INSTRUCTIONS FOR THE TASK =>
Output the full listing below exactly, without the pictures.

== MATERIAL PROVIDED ==

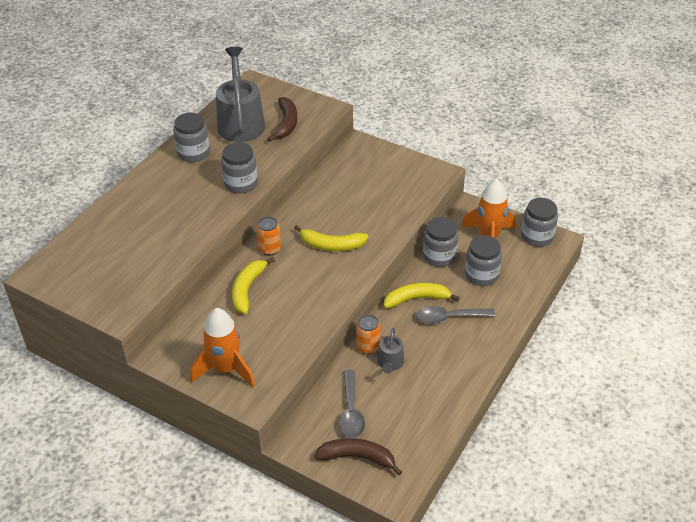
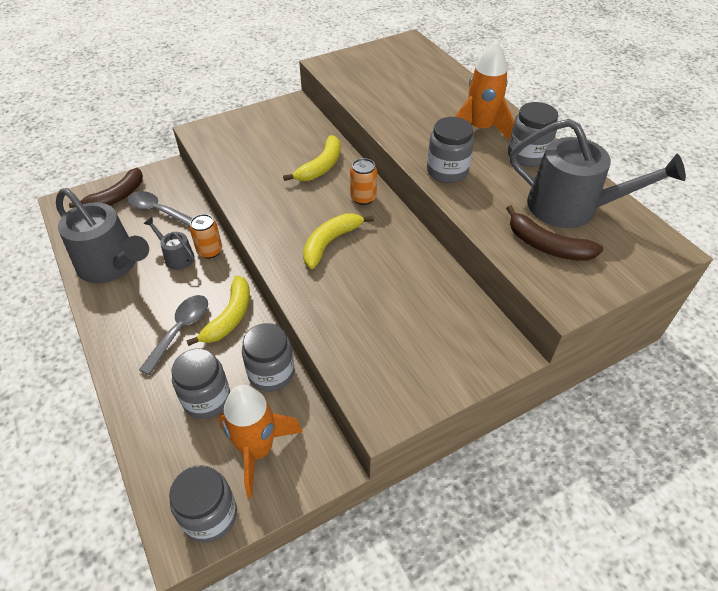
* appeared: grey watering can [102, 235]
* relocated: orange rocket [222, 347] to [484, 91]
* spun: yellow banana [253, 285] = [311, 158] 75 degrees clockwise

===

SOLUTION FOR THIS EXERCISE =>
* appeared: grey watering can [102, 235]
* relocated: orange rocket [222, 347] to [484, 91]
* spun: yellow banana [253, 285] = [311, 158] 75 degrees clockwise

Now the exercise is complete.